WORK REQUIRED
Pick out and copy every line below that has the word "turned".

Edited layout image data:
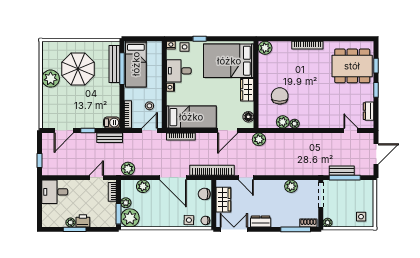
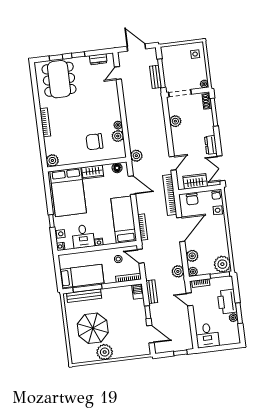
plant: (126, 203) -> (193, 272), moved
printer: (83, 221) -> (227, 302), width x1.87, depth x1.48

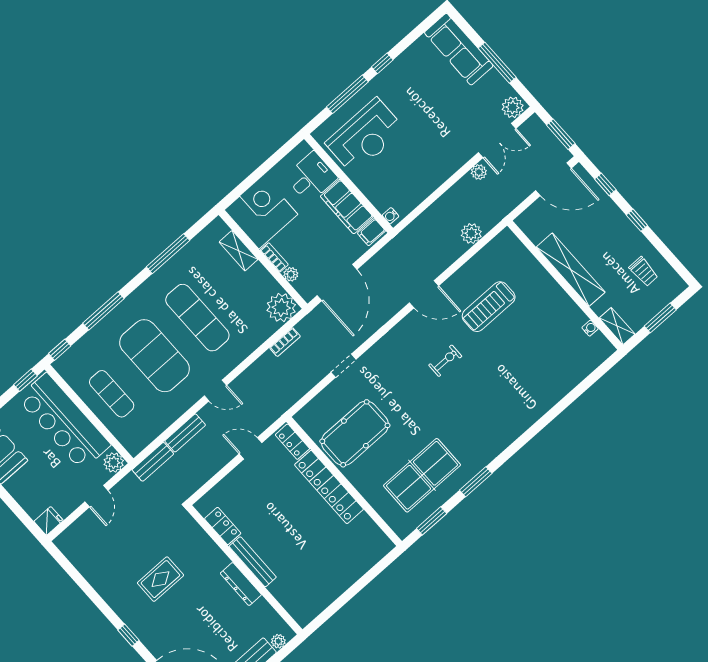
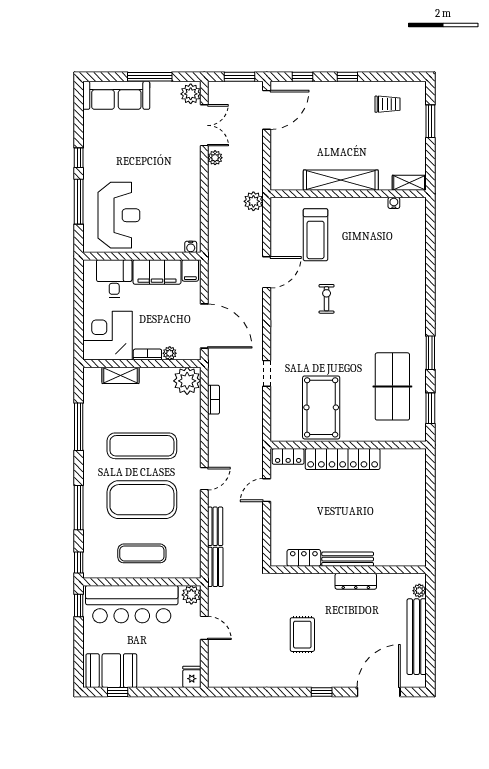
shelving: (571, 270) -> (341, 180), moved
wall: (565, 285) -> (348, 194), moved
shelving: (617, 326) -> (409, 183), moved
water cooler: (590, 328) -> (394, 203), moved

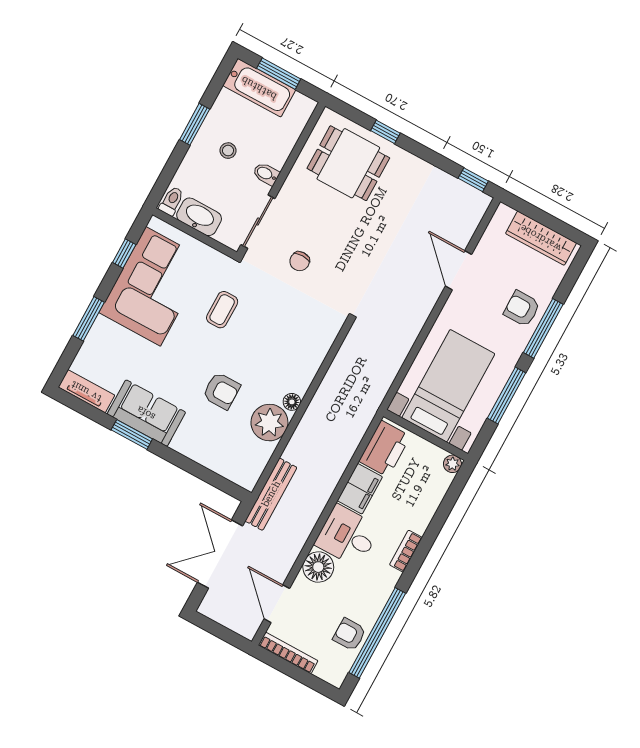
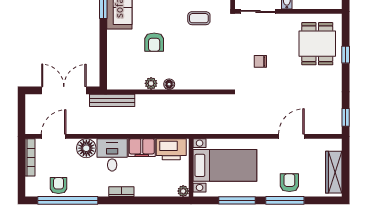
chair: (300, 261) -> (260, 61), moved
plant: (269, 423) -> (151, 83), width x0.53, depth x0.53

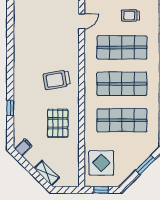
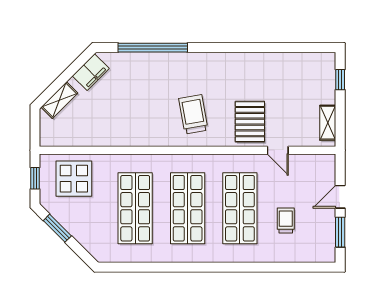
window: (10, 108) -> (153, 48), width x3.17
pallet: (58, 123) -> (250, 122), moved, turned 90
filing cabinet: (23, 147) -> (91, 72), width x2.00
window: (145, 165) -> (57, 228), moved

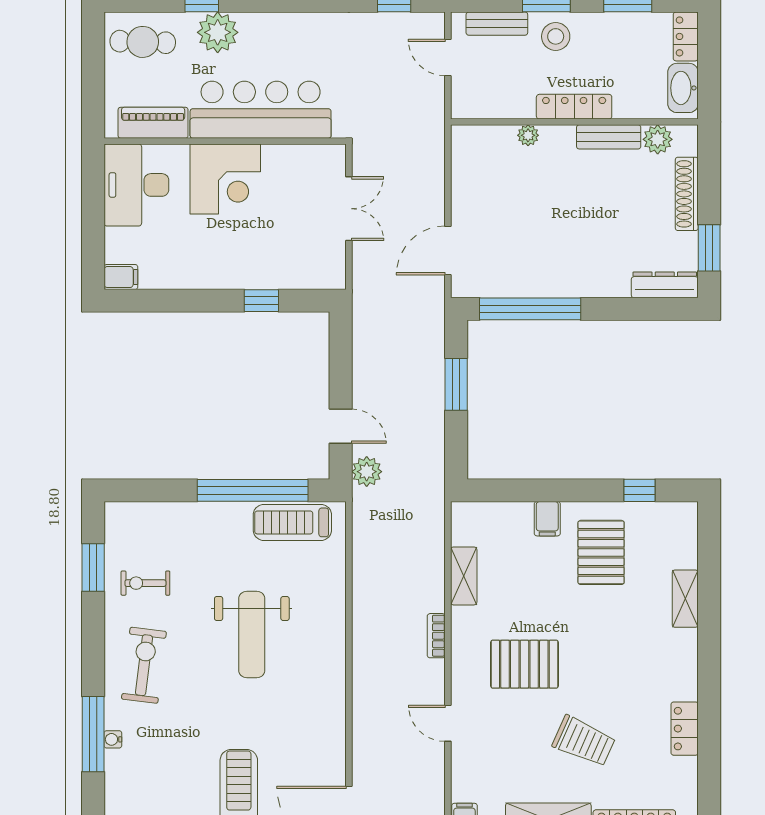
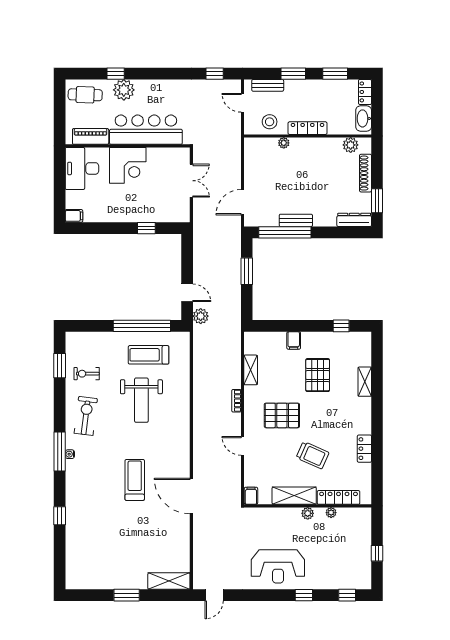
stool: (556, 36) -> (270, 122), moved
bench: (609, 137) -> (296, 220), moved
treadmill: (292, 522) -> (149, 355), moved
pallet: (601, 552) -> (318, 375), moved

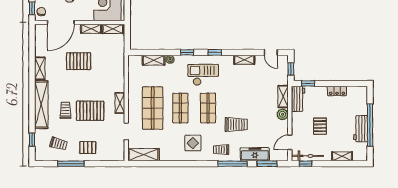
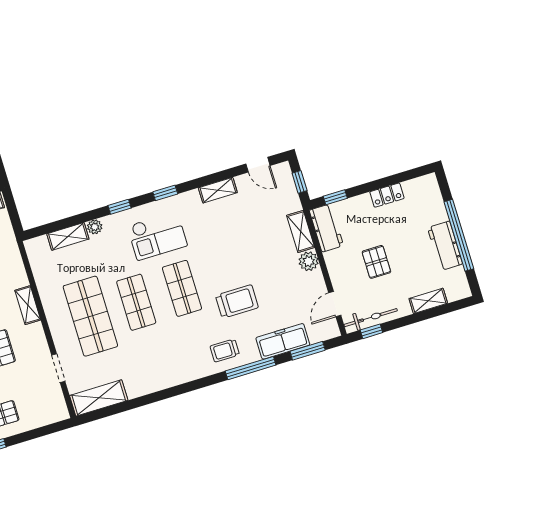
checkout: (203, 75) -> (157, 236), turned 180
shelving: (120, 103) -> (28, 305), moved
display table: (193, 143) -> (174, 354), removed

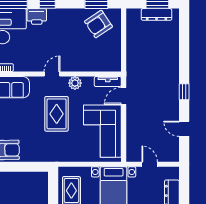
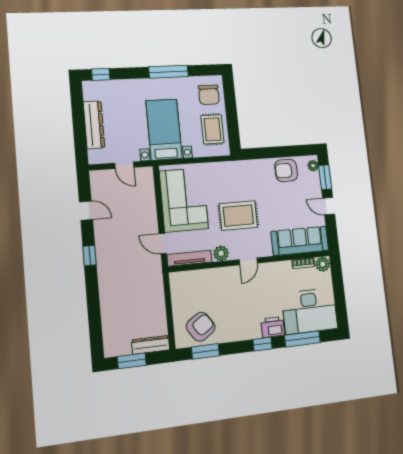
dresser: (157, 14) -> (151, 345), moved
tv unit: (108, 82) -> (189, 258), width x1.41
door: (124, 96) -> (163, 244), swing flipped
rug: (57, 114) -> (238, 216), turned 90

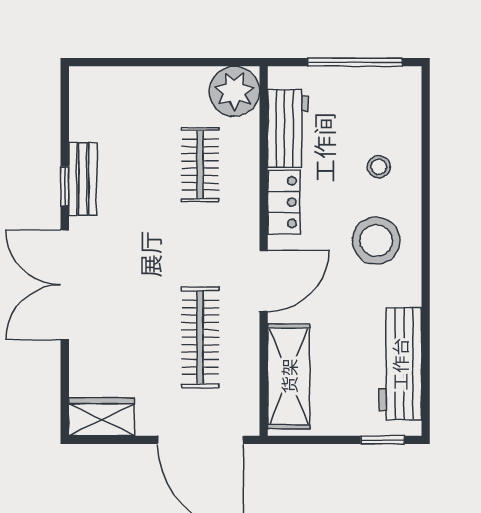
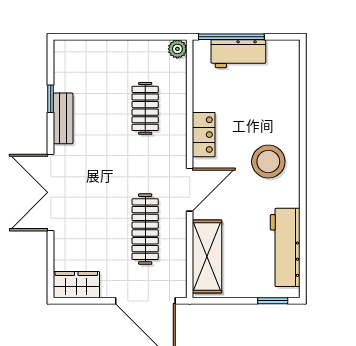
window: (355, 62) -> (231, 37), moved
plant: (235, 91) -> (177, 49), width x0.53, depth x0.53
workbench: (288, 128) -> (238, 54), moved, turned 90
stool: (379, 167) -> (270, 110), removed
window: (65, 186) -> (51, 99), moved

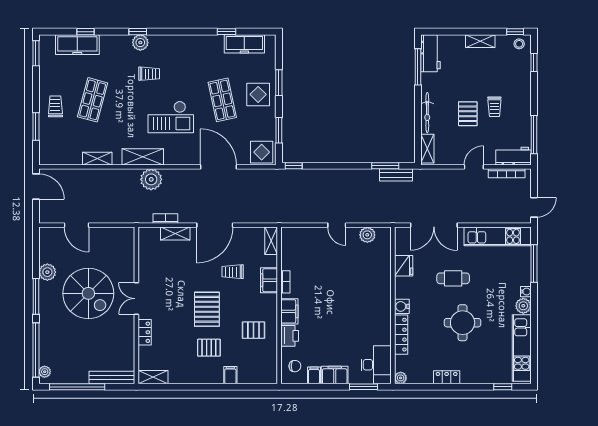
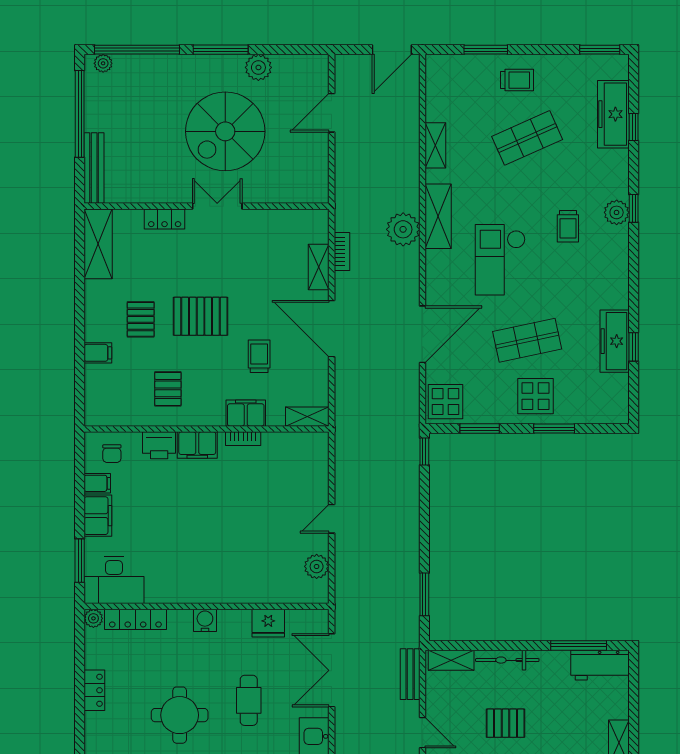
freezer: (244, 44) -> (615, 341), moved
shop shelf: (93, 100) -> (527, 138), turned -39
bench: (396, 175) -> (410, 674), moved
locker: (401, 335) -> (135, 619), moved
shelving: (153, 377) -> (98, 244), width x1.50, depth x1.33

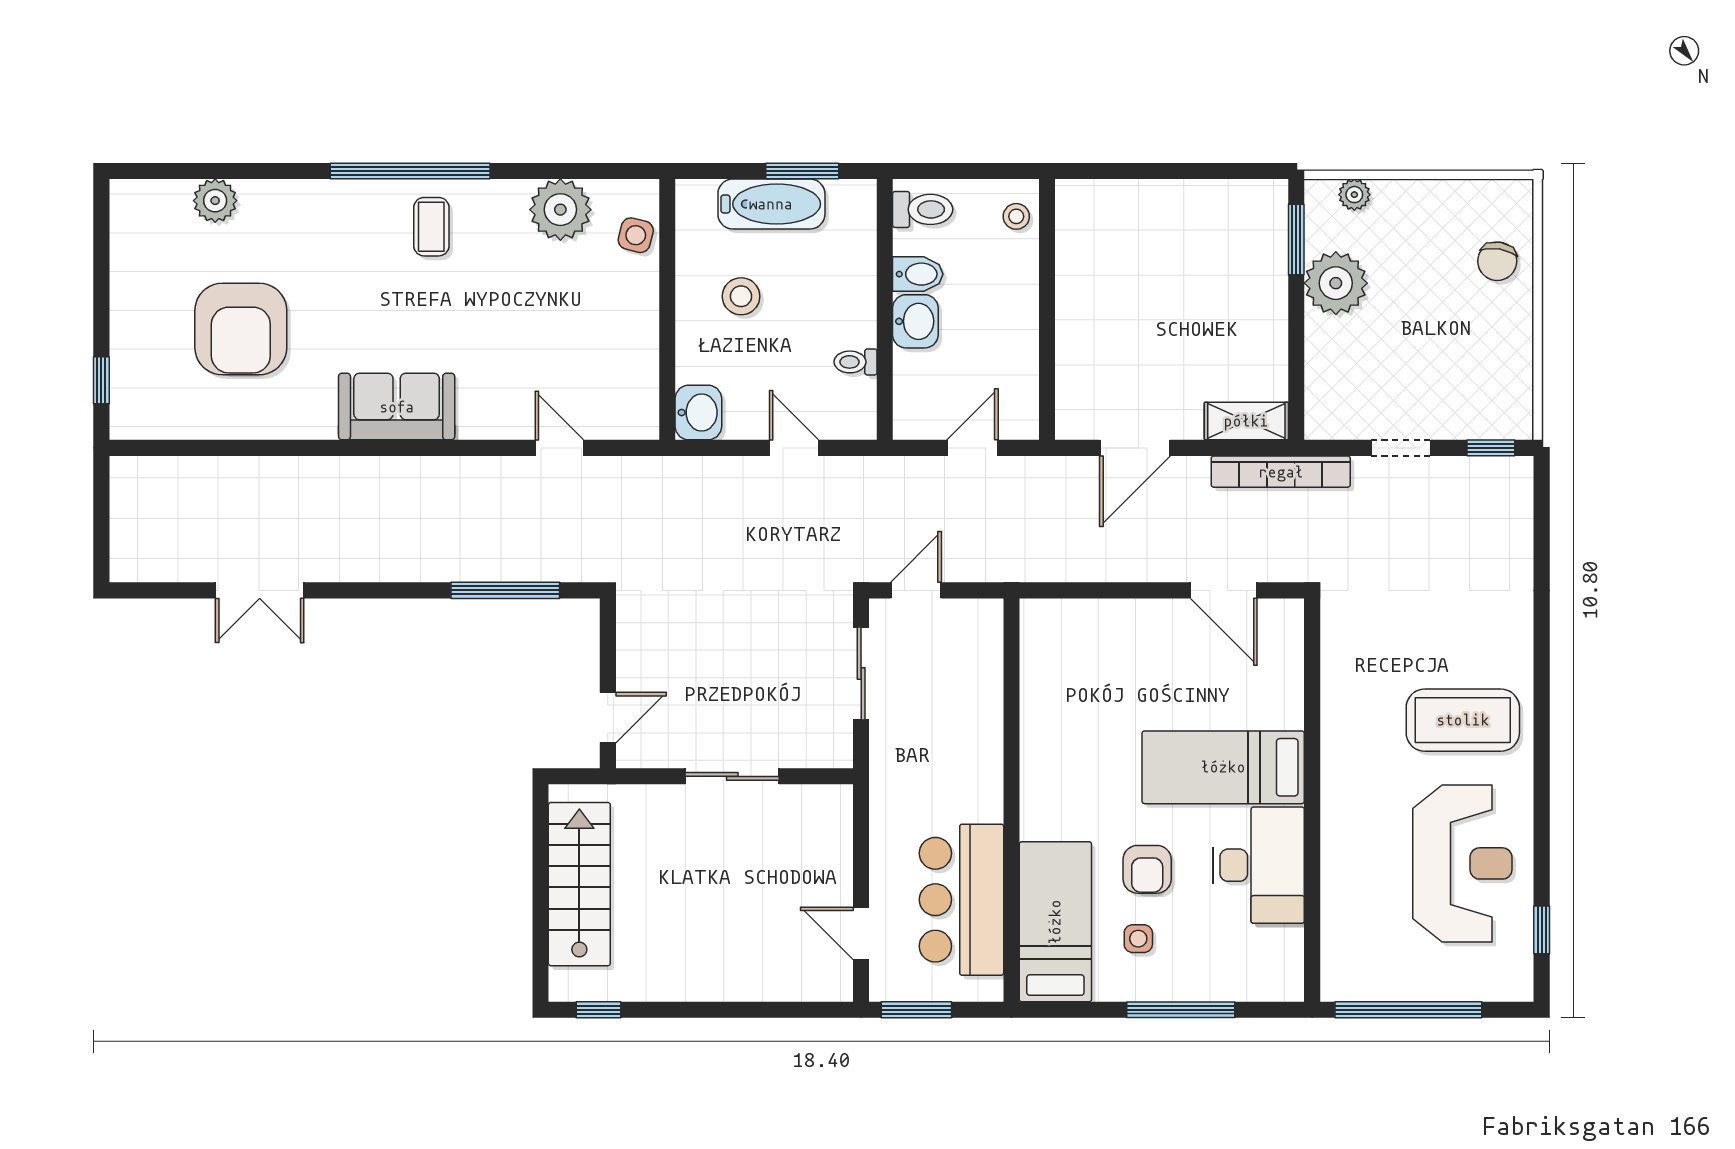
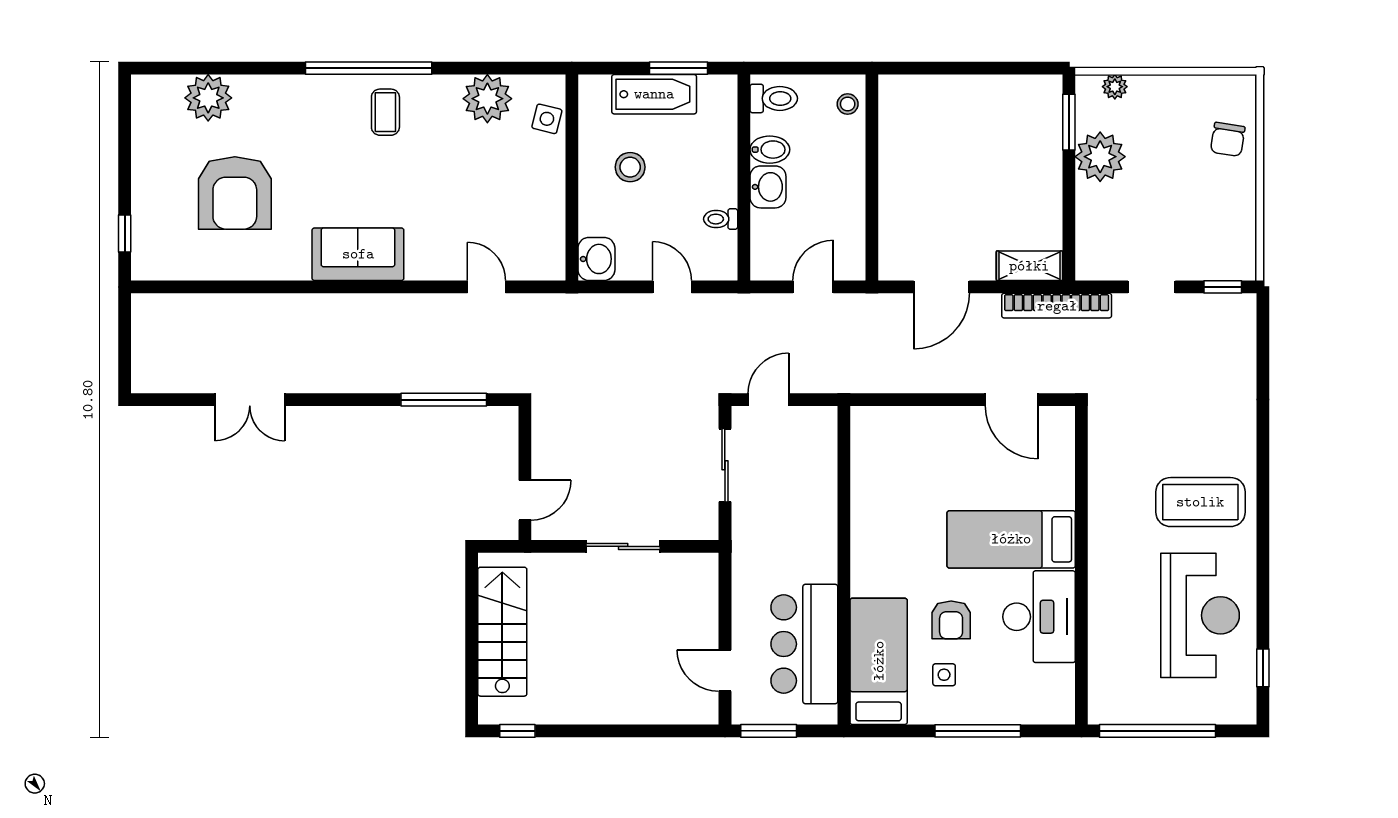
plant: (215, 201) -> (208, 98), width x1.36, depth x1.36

RESPONSE TO THE EXERCISE
pallet: (58, 123) -> (250, 122), moved, turned 90
checkout: (203, 75) -> (157, 236), turned 180
rug: (57, 114) -> (238, 216), turned 90
workbench: (288, 128) -> (238, 54), moved, turned 90
shop shelf: (93, 100) -> (527, 138), turned -39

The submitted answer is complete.